* [EXERCISE DIRECTIONS]: Only a slice of the listing below is wanted. Retype the lines from the one containing "turquoise candle: 3 -> 1" through the one containing "grey phone: 3 -> 4", exactly, both ends included.

* [INFORMATION PROVIDED]:
▬▬▬

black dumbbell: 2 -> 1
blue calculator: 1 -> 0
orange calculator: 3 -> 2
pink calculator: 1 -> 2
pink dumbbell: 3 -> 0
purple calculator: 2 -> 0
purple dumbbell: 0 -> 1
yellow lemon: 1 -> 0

▬▬▬

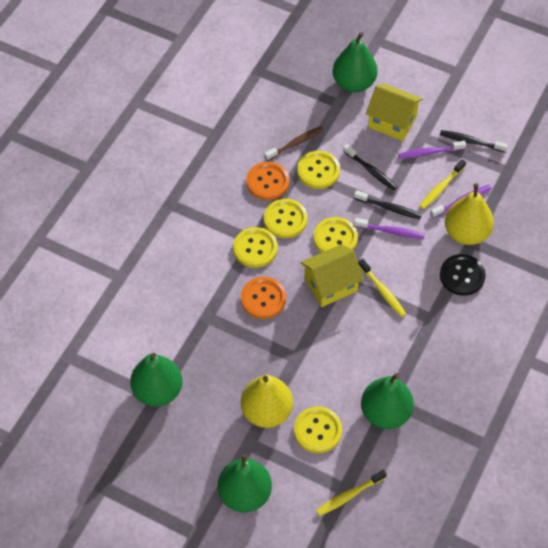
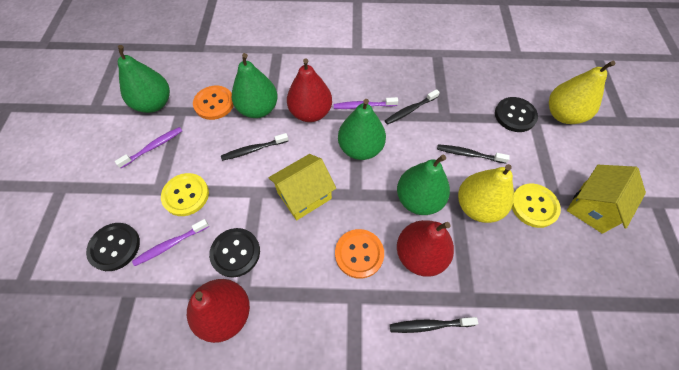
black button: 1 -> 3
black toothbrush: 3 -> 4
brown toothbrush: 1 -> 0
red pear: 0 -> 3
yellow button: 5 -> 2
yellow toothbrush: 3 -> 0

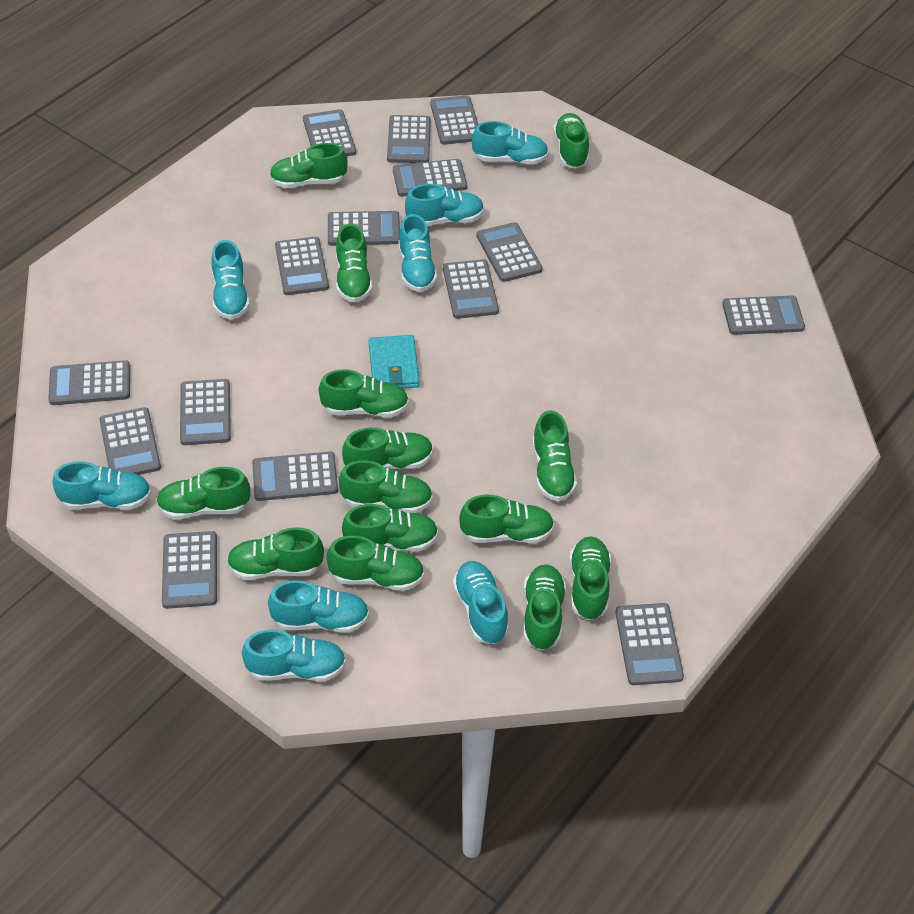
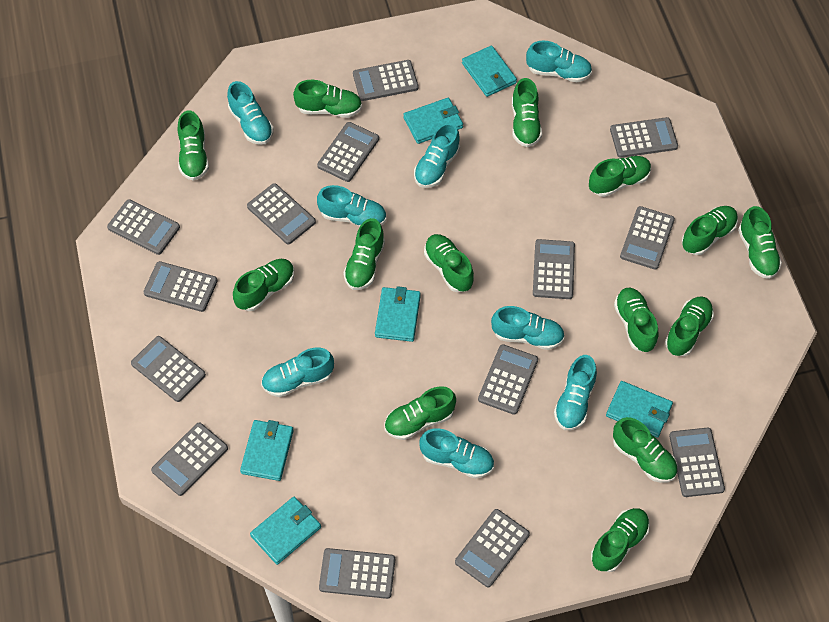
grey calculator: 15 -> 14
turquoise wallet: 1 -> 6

▬▬▬

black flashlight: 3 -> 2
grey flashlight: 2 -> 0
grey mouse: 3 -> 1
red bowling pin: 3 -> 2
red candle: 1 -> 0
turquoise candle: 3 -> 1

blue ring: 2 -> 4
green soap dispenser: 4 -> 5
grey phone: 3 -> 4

▬▬▬

* [TASK RESPONSE]:
turquoise candle: 3 -> 1

blue ring: 2 -> 4
green soap dispenser: 4 -> 5
grey phone: 3 -> 4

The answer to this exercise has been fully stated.